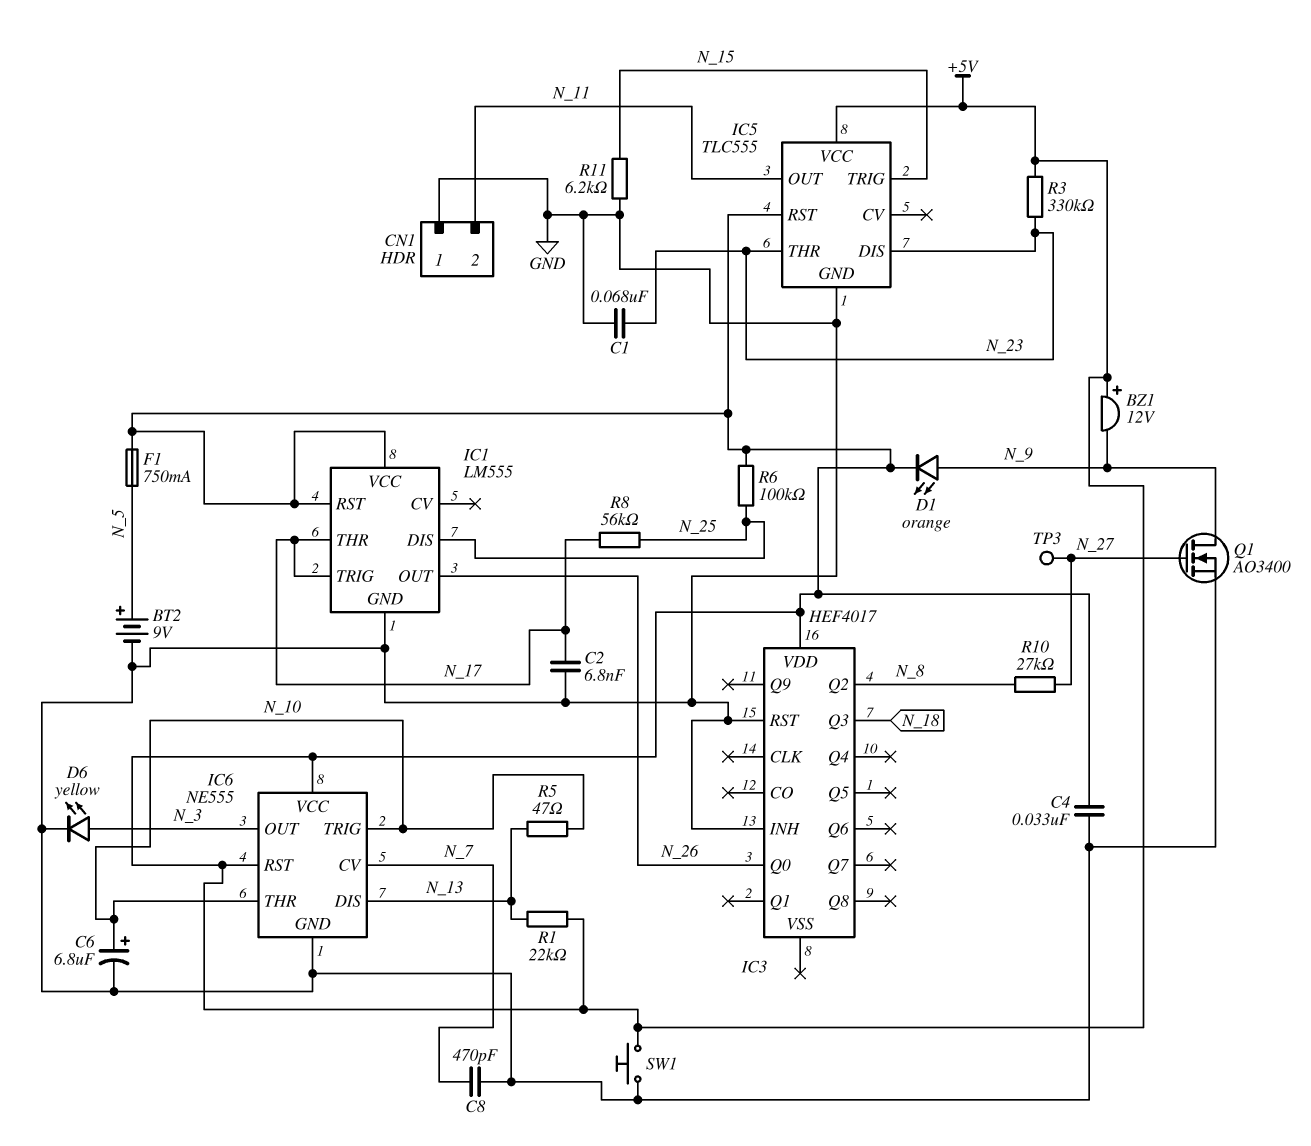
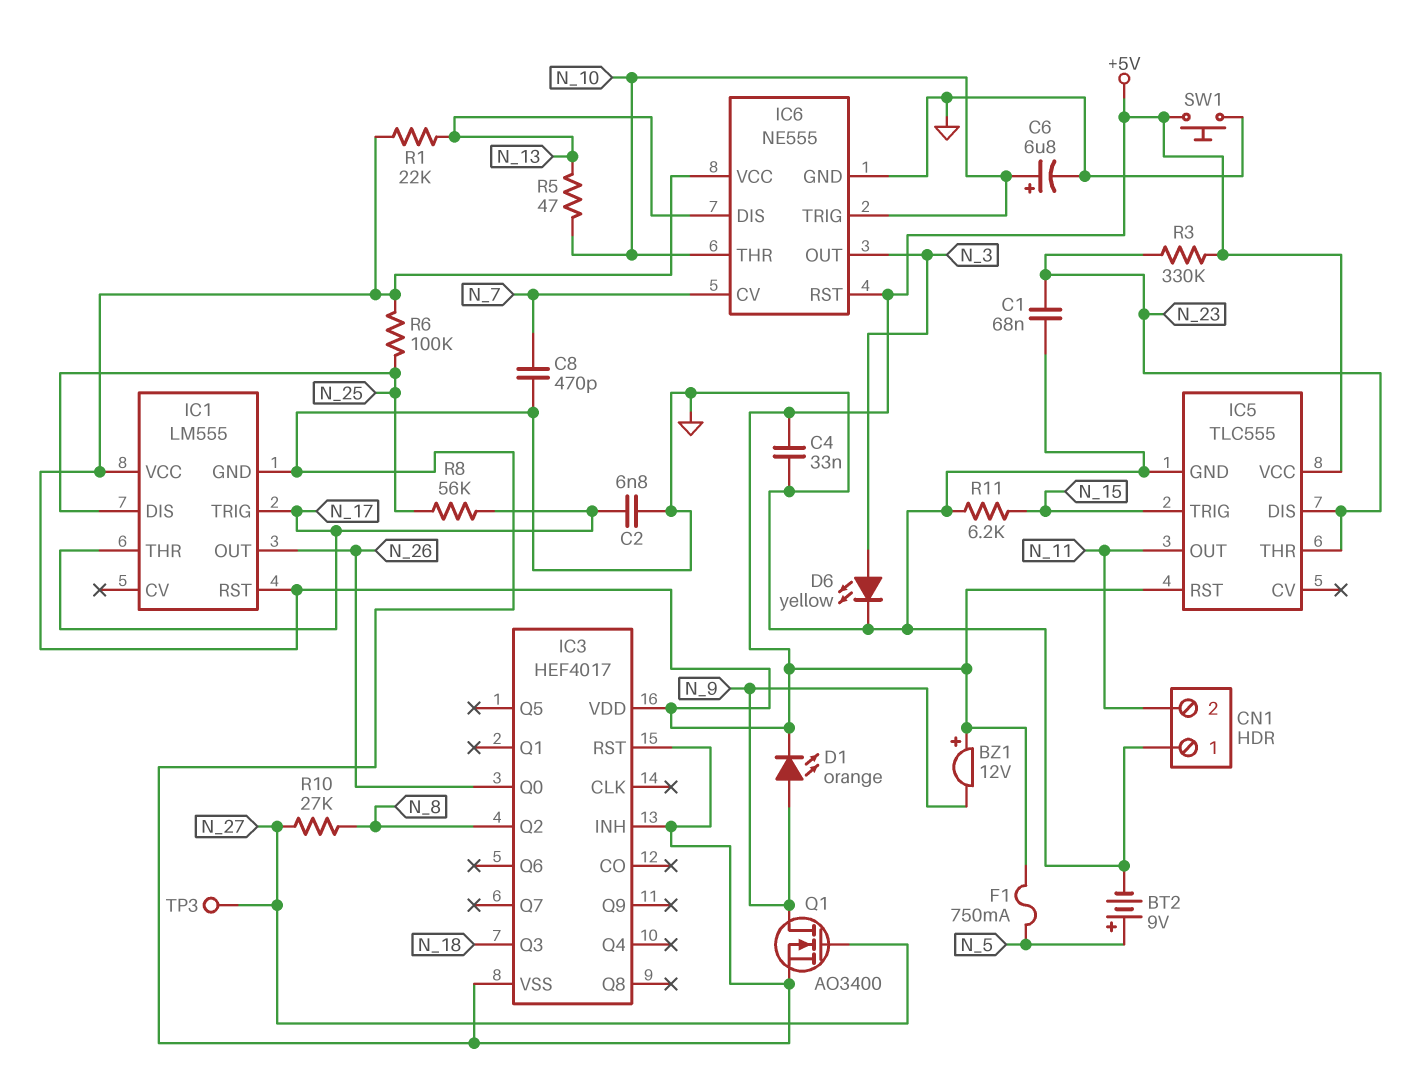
IC3 pin VSS: none -> GND

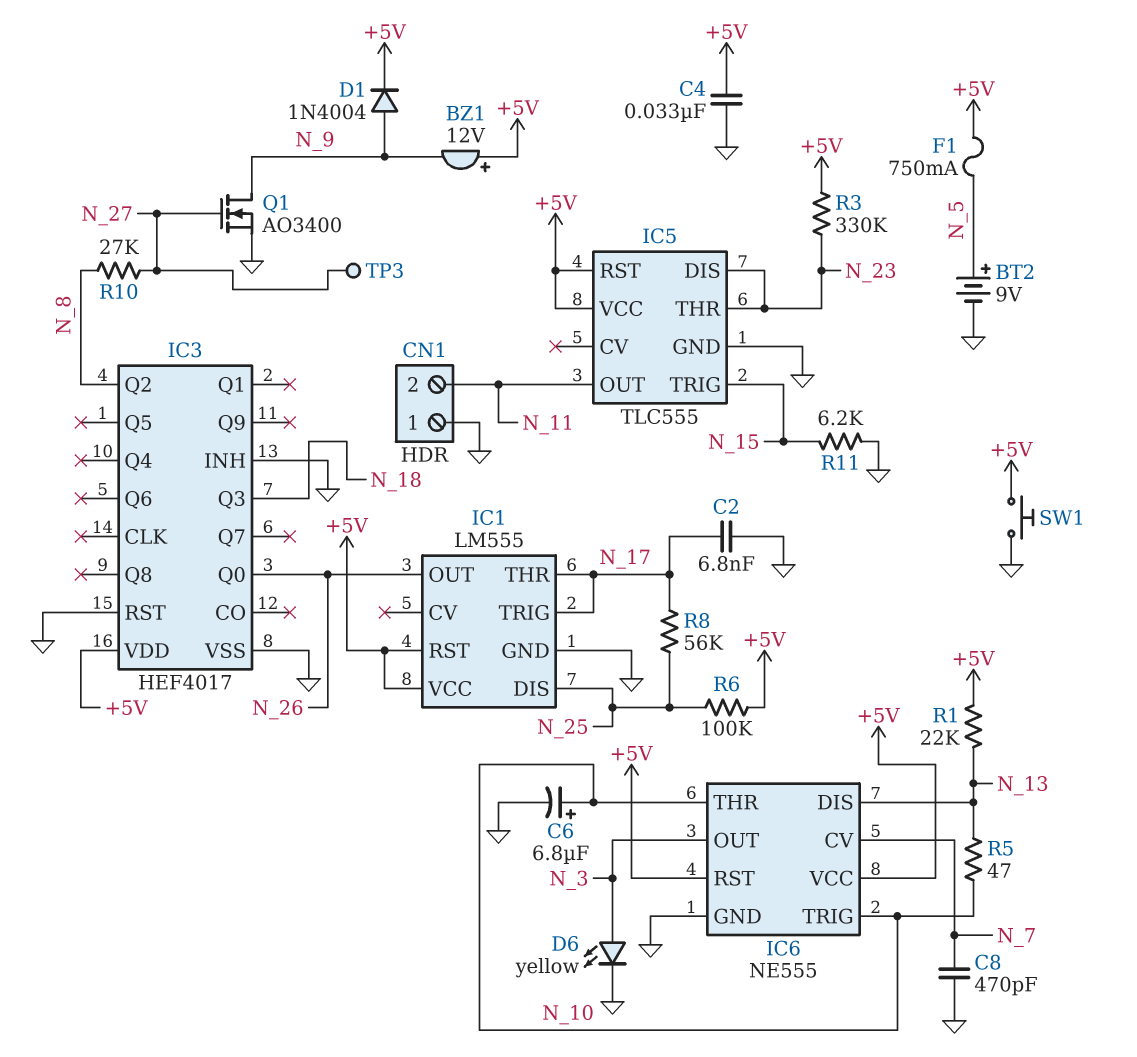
C1: 68nF (GND, N_23) -> none
D1: LED orange (A N_9, K +5V) -> diode 1N4004 (A N_9, K +5V)

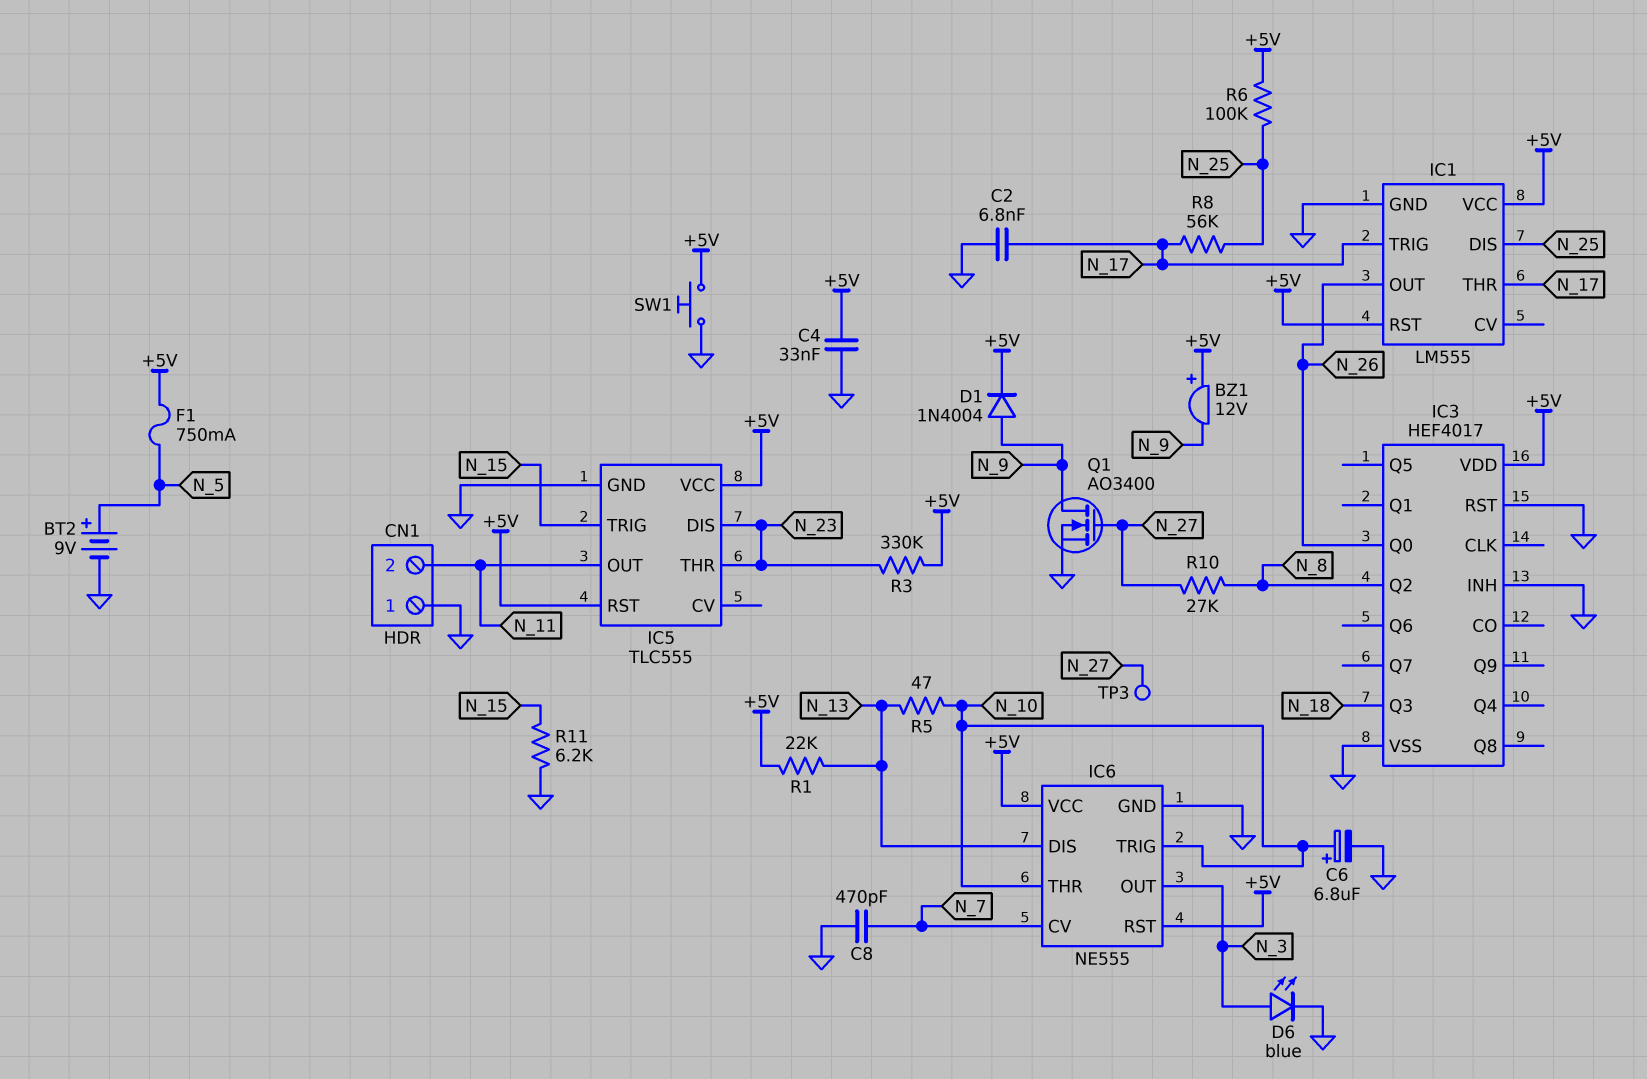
D6: LED yellow (A N_3, K GND) -> LED blue (A N_3, K GND)

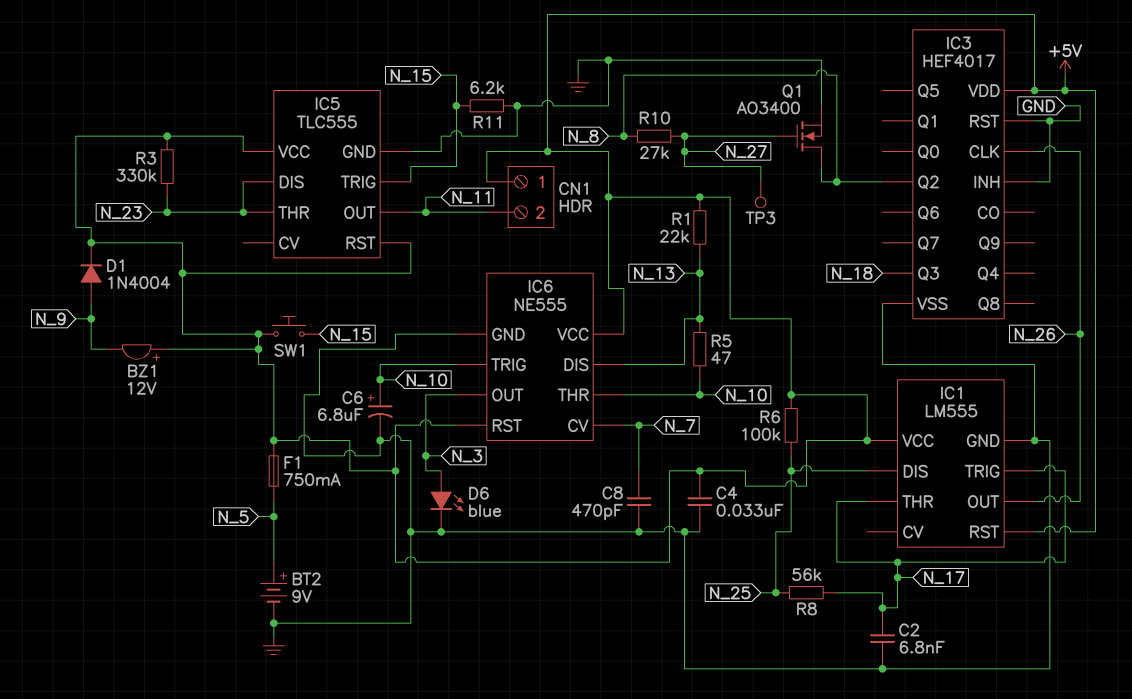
CN1 pin 1: GND -> +5V
IC3 pin CLK: none -> N_26
IC3 pin Q0: N_26 -> none
Q1: NMOS AO3400 (G N_27, D N_9, S GND) -> NMOS AO3400 (G N_27, D N_8, S GND)
SW1: button (+5V, GND) -> button (+5V, N_15)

--

» Your assignment: Please transcribe exactly the line containing "IC3 pin CLK: none -> N_26" and every line after it through the end of the records, and nothing else.

» Response box:
IC3 pin CLK: none -> N_26
IC3 pin Q0: N_26 -> none
Q1: NMOS AO3400 (G N_27, D N_9, S GND) -> NMOS AO3400 (G N_27, D N_8, S GND)
SW1: button (+5V, GND) -> button (+5V, N_15)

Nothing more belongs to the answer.